● Instructions to follow: Your answer is the line containing "orange cross: rotated 8 degrees clockwise" plus every line after it through the end of the records, printed exactly and free of pictures.

● Multi-step shape edit data:
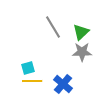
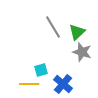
green triangle: moved 4 px left
gray star: rotated 18 degrees clockwise
cyan square: moved 13 px right, 2 px down
yellow line: moved 3 px left, 3 px down
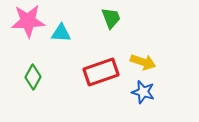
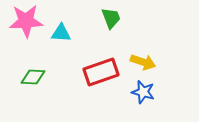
pink star: moved 2 px left
green diamond: rotated 65 degrees clockwise
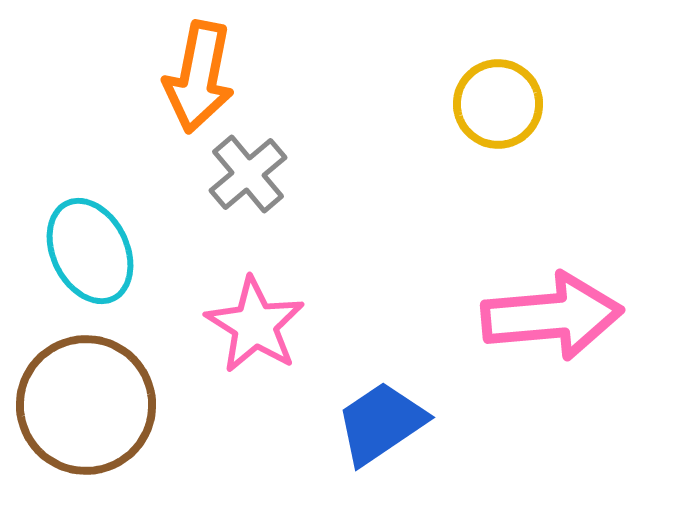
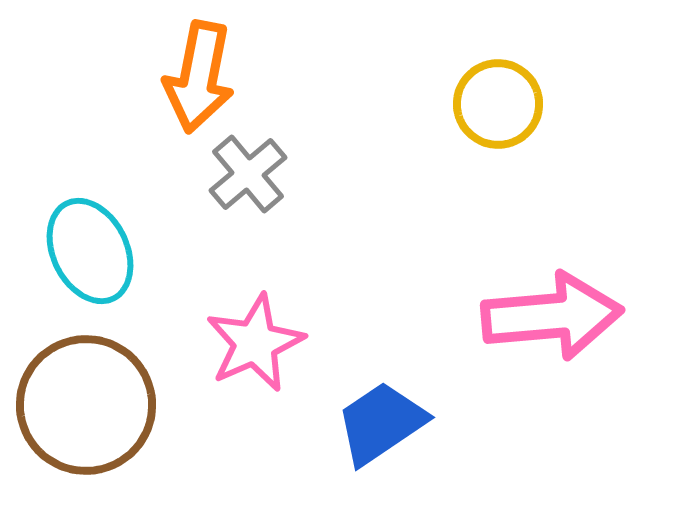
pink star: moved 18 px down; rotated 16 degrees clockwise
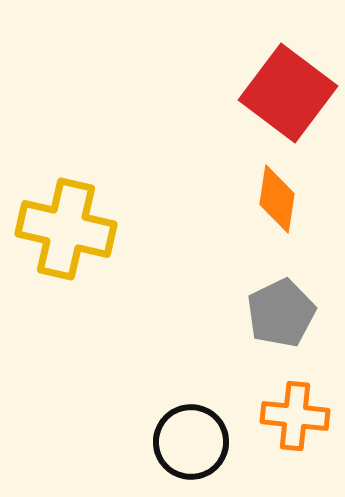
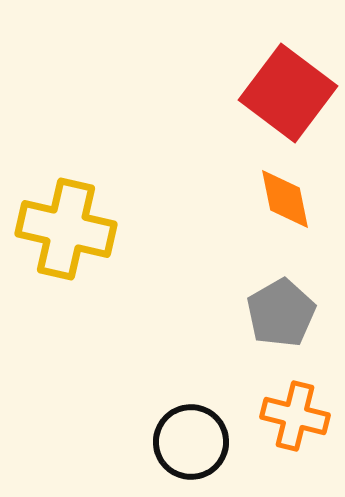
orange diamond: moved 8 px right; rotated 20 degrees counterclockwise
gray pentagon: rotated 4 degrees counterclockwise
orange cross: rotated 8 degrees clockwise
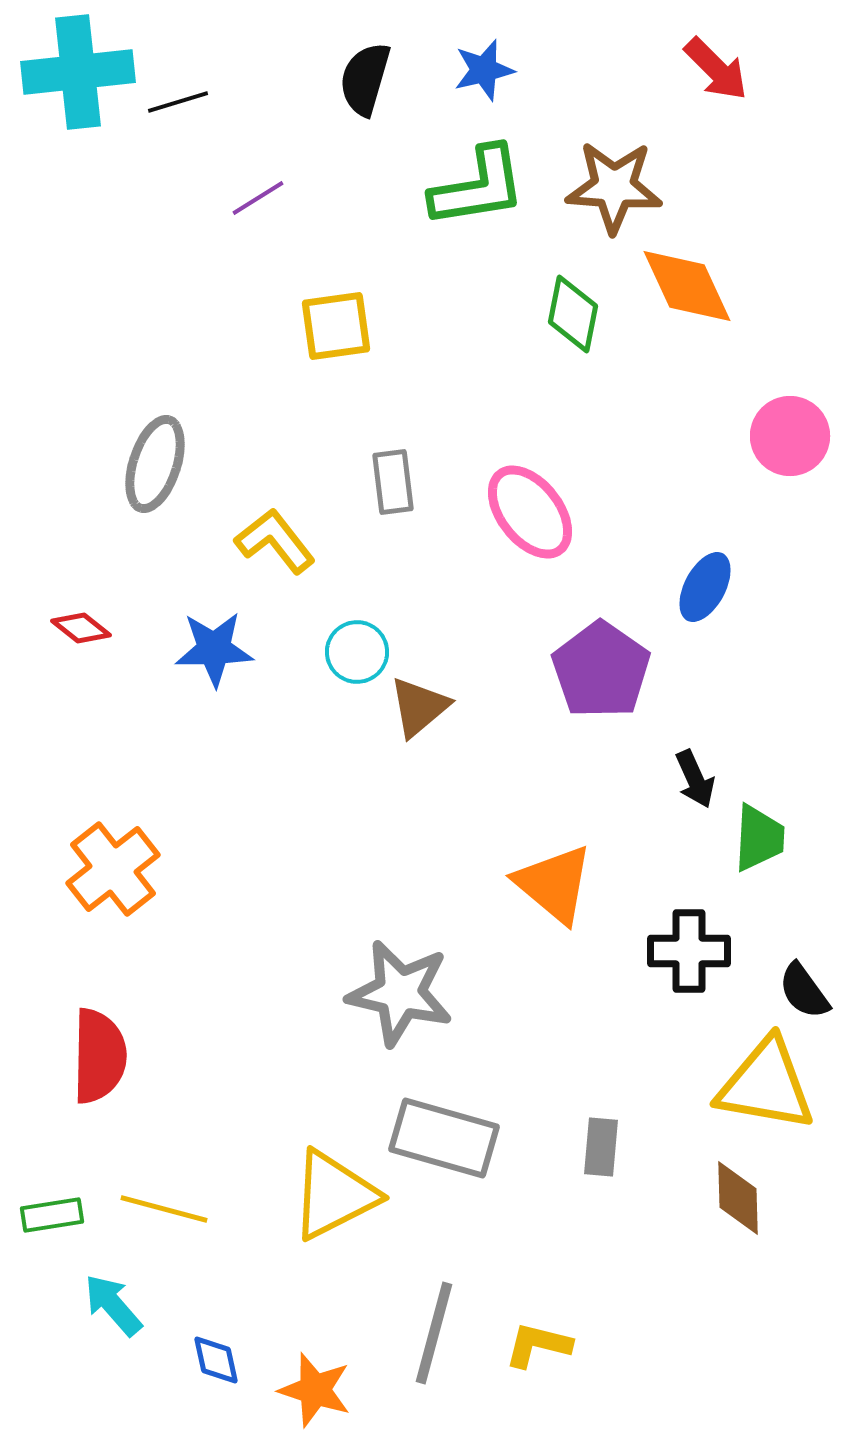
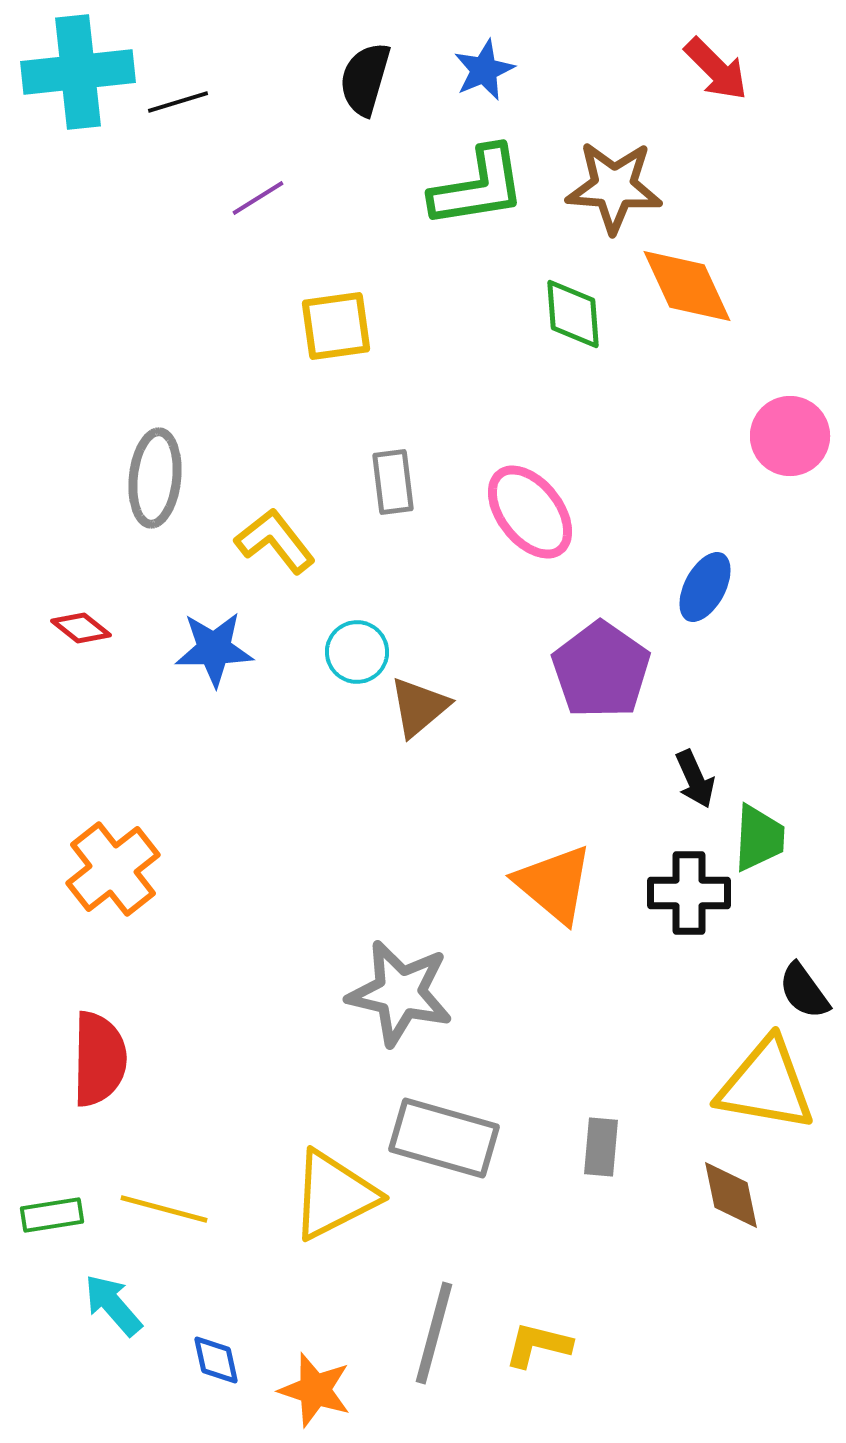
blue star at (484, 70): rotated 10 degrees counterclockwise
green diamond at (573, 314): rotated 16 degrees counterclockwise
gray ellipse at (155, 464): moved 14 px down; rotated 12 degrees counterclockwise
black cross at (689, 951): moved 58 px up
red semicircle at (99, 1056): moved 3 px down
brown diamond at (738, 1198): moved 7 px left, 3 px up; rotated 10 degrees counterclockwise
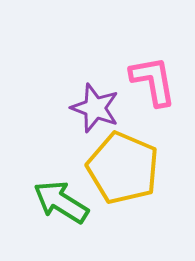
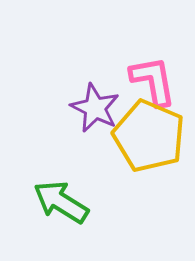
purple star: rotated 6 degrees clockwise
yellow pentagon: moved 26 px right, 32 px up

● Your solution:
orange cross: rotated 8 degrees clockwise
blue star at (484, 70): rotated 10 degrees counterclockwise
green diamond at (573, 314): rotated 16 degrees counterclockwise
gray ellipse at (155, 464): moved 14 px down; rotated 12 degrees counterclockwise
black cross at (689, 951): moved 58 px up
red semicircle at (99, 1056): moved 3 px down
brown diamond at (738, 1198): moved 7 px left, 3 px up; rotated 10 degrees counterclockwise
purple star: rotated 6 degrees clockwise
yellow pentagon: moved 26 px right, 32 px up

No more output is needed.